# [Directions for this task]
Repeat the whole listing exactly as it appears.

# [Data to examine]
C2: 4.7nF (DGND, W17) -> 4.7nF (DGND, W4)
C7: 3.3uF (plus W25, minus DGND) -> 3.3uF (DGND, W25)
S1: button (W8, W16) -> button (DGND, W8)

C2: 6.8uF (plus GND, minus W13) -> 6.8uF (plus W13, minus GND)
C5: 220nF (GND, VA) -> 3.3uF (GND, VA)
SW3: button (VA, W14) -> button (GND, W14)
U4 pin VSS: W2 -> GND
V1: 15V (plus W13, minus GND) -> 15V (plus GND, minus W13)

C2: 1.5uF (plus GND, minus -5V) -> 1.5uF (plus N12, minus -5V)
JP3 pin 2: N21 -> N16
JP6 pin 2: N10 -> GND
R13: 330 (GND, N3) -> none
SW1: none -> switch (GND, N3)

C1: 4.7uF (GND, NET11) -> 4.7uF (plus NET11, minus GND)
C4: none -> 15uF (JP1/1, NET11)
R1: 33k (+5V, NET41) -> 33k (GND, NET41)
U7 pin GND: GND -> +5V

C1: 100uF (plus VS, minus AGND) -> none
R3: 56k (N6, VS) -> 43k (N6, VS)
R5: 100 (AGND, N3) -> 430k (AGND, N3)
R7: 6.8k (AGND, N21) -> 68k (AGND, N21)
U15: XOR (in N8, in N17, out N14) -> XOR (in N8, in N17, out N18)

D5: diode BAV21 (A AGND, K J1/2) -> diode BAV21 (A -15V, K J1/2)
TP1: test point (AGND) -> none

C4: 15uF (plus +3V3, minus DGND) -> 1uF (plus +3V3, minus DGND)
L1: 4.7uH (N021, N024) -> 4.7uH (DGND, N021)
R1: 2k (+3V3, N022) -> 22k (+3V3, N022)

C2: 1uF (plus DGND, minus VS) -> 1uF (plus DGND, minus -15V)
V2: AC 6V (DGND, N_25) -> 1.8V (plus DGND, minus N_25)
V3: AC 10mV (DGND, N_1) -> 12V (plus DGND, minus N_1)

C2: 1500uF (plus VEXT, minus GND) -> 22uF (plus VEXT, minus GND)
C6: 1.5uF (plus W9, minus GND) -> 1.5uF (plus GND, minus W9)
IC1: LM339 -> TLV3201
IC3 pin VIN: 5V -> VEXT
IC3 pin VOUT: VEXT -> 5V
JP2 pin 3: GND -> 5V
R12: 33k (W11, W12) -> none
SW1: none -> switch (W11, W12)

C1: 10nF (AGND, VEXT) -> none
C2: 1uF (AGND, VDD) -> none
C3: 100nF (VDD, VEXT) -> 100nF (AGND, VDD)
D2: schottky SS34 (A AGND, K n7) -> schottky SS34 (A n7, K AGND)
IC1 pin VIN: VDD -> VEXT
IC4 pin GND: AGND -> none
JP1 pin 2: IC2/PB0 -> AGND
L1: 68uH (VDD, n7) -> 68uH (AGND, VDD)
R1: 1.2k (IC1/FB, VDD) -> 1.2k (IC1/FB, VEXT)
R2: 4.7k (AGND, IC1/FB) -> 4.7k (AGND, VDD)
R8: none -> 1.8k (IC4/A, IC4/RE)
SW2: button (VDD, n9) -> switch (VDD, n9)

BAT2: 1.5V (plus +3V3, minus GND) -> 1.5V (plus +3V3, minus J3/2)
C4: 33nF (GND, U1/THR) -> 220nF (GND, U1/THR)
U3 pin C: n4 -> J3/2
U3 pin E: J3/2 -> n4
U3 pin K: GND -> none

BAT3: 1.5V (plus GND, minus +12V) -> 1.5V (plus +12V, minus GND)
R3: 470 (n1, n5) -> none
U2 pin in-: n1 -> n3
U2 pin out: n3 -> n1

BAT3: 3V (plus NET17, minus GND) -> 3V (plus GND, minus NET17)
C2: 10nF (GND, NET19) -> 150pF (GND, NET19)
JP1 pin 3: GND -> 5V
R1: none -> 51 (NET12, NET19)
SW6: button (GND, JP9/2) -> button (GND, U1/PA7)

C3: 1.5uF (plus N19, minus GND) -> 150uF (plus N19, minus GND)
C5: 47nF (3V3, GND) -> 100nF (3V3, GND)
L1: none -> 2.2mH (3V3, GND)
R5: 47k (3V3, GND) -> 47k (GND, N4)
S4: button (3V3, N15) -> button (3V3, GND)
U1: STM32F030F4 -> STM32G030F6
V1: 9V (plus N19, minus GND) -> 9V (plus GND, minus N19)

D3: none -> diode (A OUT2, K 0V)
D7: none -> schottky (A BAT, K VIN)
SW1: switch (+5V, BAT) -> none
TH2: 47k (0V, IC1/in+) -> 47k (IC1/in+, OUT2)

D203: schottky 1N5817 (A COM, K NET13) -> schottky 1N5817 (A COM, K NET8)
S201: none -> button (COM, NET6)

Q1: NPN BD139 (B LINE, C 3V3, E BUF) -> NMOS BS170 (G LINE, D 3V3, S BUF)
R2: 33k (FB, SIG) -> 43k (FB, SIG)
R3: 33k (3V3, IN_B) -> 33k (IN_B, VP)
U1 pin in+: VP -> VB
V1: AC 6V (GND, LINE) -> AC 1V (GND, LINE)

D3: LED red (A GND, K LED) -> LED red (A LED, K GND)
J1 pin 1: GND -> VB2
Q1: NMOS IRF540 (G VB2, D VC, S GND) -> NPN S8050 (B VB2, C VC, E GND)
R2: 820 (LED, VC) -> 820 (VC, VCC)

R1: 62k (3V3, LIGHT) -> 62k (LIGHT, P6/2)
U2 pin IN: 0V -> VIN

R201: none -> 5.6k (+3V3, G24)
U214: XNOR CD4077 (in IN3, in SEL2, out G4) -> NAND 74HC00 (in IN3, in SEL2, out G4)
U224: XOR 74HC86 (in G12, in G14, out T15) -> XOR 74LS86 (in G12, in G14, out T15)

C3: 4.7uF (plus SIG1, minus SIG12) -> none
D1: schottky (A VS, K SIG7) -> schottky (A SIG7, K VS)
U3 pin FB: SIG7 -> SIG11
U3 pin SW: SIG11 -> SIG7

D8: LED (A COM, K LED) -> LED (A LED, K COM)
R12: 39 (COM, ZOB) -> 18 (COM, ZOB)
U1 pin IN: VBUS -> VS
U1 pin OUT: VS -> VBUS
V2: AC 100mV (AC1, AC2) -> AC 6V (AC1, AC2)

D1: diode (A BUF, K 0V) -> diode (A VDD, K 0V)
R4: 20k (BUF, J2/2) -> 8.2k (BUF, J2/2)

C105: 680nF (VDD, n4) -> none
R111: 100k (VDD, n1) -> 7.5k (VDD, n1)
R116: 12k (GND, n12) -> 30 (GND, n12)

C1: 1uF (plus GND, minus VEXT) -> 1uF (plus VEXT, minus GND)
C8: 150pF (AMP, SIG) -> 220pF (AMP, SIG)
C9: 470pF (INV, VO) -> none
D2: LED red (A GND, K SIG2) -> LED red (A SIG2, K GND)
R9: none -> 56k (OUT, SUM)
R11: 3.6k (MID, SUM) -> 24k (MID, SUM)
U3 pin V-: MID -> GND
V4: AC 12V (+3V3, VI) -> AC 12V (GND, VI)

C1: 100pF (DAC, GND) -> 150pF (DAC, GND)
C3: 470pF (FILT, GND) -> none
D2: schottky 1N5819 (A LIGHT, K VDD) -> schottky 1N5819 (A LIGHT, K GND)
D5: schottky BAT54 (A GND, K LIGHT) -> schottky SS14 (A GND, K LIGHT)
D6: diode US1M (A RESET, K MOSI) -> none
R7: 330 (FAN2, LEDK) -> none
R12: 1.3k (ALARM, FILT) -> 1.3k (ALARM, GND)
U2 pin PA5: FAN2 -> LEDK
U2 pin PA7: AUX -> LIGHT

# [Answer to this task]
C2: 4.7nF (DGND, W17) -> 4.7nF (DGND, W4)
C7: 3.3uF (plus W25, minus DGND) -> 3.3uF (DGND, W25)
S1: button (W8, W16) -> button (DGND, W8)

C2: 6.8uF (plus GND, minus W13) -> 6.8uF (plus W13, minus GND)
C5: 220nF (GND, VA) -> 3.3uF (GND, VA)
SW3: button (VA, W14) -> button (GND, W14)
U4 pin VSS: W2 -> GND
V1: 15V (plus W13, minus GND) -> 15V (plus GND, minus W13)

C2: 1.5uF (plus GND, minus -5V) -> 1.5uF (plus N12, minus -5V)
JP3 pin 2: N21 -> N16
JP6 pin 2: N10 -> GND
R13: 330 (GND, N3) -> none
SW1: none -> switch (GND, N3)

C1: 4.7uF (GND, NET11) -> 4.7uF (plus NET11, minus GND)
C4: none -> 15uF (JP1/1, NET11)
R1: 33k (+5V, NET41) -> 33k (GND, NET41)
U7 pin GND: GND -> +5V

C1: 100uF (plus VS, minus AGND) -> none
R3: 56k (N6, VS) -> 43k (N6, VS)
R5: 100 (AGND, N3) -> 430k (AGND, N3)
R7: 6.8k (AGND, N21) -> 68k (AGND, N21)
U15: XOR (in N8, in N17, out N14) -> XOR (in N8, in N17, out N18)

D5: diode BAV21 (A AGND, K J1/2) -> diode BAV21 (A -15V, K J1/2)
TP1: test point (AGND) -> none

C4: 15uF (plus +3V3, minus DGND) -> 1uF (plus +3V3, minus DGND)
L1: 4.7uH (N021, N024) -> 4.7uH (DGND, N021)
R1: 2k (+3V3, N022) -> 22k (+3V3, N022)

C2: 1uF (plus DGND, minus VS) -> 1uF (plus DGND, minus -15V)
V2: AC 6V (DGND, N_25) -> 1.8V (plus DGND, minus N_25)
V3: AC 10mV (DGND, N_1) -> 12V (plus DGND, minus N_1)

C2: 1500uF (plus VEXT, minus GND) -> 22uF (plus VEXT, minus GND)
C6: 1.5uF (plus W9, minus GND) -> 1.5uF (plus GND, minus W9)
IC1: LM339 -> TLV3201
IC3 pin VIN: 5V -> VEXT
IC3 pin VOUT: VEXT -> 5V
JP2 pin 3: GND -> 5V
R12: 33k (W11, W12) -> none
SW1: none -> switch (W11, W12)

C1: 10nF (AGND, VEXT) -> none
C2: 1uF (AGND, VDD) -> none
C3: 100nF (VDD, VEXT) -> 100nF (AGND, VDD)
D2: schottky SS34 (A AGND, K n7) -> schottky SS34 (A n7, K AGND)
IC1 pin VIN: VDD -> VEXT
IC4 pin GND: AGND -> none
JP1 pin 2: IC2/PB0 -> AGND
L1: 68uH (VDD, n7) -> 68uH (AGND, VDD)
R1: 1.2k (IC1/FB, VDD) -> 1.2k (IC1/FB, VEXT)
R2: 4.7k (AGND, IC1/FB) -> 4.7k (AGND, VDD)
R8: none -> 1.8k (IC4/A, IC4/RE)
SW2: button (VDD, n9) -> switch (VDD, n9)

BAT2: 1.5V (plus +3V3, minus GND) -> 1.5V (plus +3V3, minus J3/2)
C4: 33nF (GND, U1/THR) -> 220nF (GND, U1/THR)
U3 pin C: n4 -> J3/2
U3 pin E: J3/2 -> n4
U3 pin K: GND -> none

BAT3: 1.5V (plus GND, minus +12V) -> 1.5V (plus +12V, minus GND)
R3: 470 (n1, n5) -> none
U2 pin in-: n1 -> n3
U2 pin out: n3 -> n1

BAT3: 3V (plus NET17, minus GND) -> 3V (plus GND, minus NET17)
C2: 10nF (GND, NET19) -> 150pF (GND, NET19)
JP1 pin 3: GND -> 5V
R1: none -> 51 (NET12, NET19)
SW6: button (GND, JP9/2) -> button (GND, U1/PA7)

C3: 1.5uF (plus N19, minus GND) -> 150uF (plus N19, minus GND)
C5: 47nF (3V3, GND) -> 100nF (3V3, GND)
L1: none -> 2.2mH (3V3, GND)
R5: 47k (3V3, GND) -> 47k (GND, N4)
S4: button (3V3, N15) -> button (3V3, GND)
U1: STM32F030F4 -> STM32G030F6
V1: 9V (plus N19, minus GND) -> 9V (plus GND, minus N19)

D3: none -> diode (A OUT2, K 0V)
D7: none -> schottky (A BAT, K VIN)
SW1: switch (+5V, BAT) -> none
TH2: 47k (0V, IC1/in+) -> 47k (IC1/in+, OUT2)

D203: schottky 1N5817 (A COM, K NET13) -> schottky 1N5817 (A COM, K NET8)
S201: none -> button (COM, NET6)

Q1: NPN BD139 (B LINE, C 3V3, E BUF) -> NMOS BS170 (G LINE, D 3V3, S BUF)
R2: 33k (FB, SIG) -> 43k (FB, SIG)
R3: 33k (3V3, IN_B) -> 33k (IN_B, VP)
U1 pin in+: VP -> VB
V1: AC 6V (GND, LINE) -> AC 1V (GND, LINE)

D3: LED red (A GND, K LED) -> LED red (A LED, K GND)
J1 pin 1: GND -> VB2
Q1: NMOS IRF540 (G VB2, D VC, S GND) -> NPN S8050 (B VB2, C VC, E GND)
R2: 820 (LED, VC) -> 820 (VC, VCC)

R1: 62k (3V3, LIGHT) -> 62k (LIGHT, P6/2)
U2 pin IN: 0V -> VIN

R201: none -> 5.6k (+3V3, G24)
U214: XNOR CD4077 (in IN3, in SEL2, out G4) -> NAND 74HC00 (in IN3, in SEL2, out G4)
U224: XOR 74HC86 (in G12, in G14, out T15) -> XOR 74LS86 (in G12, in G14, out T15)

C3: 4.7uF (plus SIG1, minus SIG12) -> none
D1: schottky (A VS, K SIG7) -> schottky (A SIG7, K VS)
U3 pin FB: SIG7 -> SIG11
U3 pin SW: SIG11 -> SIG7

D8: LED (A COM, K LED) -> LED (A LED, K COM)
R12: 39 (COM, ZOB) -> 18 (COM, ZOB)
U1 pin IN: VBUS -> VS
U1 pin OUT: VS -> VBUS
V2: AC 100mV (AC1, AC2) -> AC 6V (AC1, AC2)

D1: diode (A BUF, K 0V) -> diode (A VDD, K 0V)
R4: 20k (BUF, J2/2) -> 8.2k (BUF, J2/2)

C105: 680nF (VDD, n4) -> none
R111: 100k (VDD, n1) -> 7.5k (VDD, n1)
R116: 12k (GND, n12) -> 30 (GND, n12)

C1: 1uF (plus GND, minus VEXT) -> 1uF (plus VEXT, minus GND)
C8: 150pF (AMP, SIG) -> 220pF (AMP, SIG)
C9: 470pF (INV, VO) -> none
D2: LED red (A GND, K SIG2) -> LED red (A SIG2, K GND)
R9: none -> 56k (OUT, SUM)
R11: 3.6k (MID, SUM) -> 24k (MID, SUM)
U3 pin V-: MID -> GND
V4: AC 12V (+3V3, VI) -> AC 12V (GND, VI)

C1: 100pF (DAC, GND) -> 150pF (DAC, GND)
C3: 470pF (FILT, GND) -> none
D2: schottky 1N5819 (A LIGHT, K VDD) -> schottky 1N5819 (A LIGHT, K GND)
D5: schottky BAT54 (A GND, K LIGHT) -> schottky SS14 (A GND, K LIGHT)
D6: diode US1M (A RESET, K MOSI) -> none
R7: 330 (FAN2, LEDK) -> none
R12: 1.3k (ALARM, FILT) -> 1.3k (ALARM, GND)
U2 pin PA5: FAN2 -> LEDK
U2 pin PA7: AUX -> LIGHT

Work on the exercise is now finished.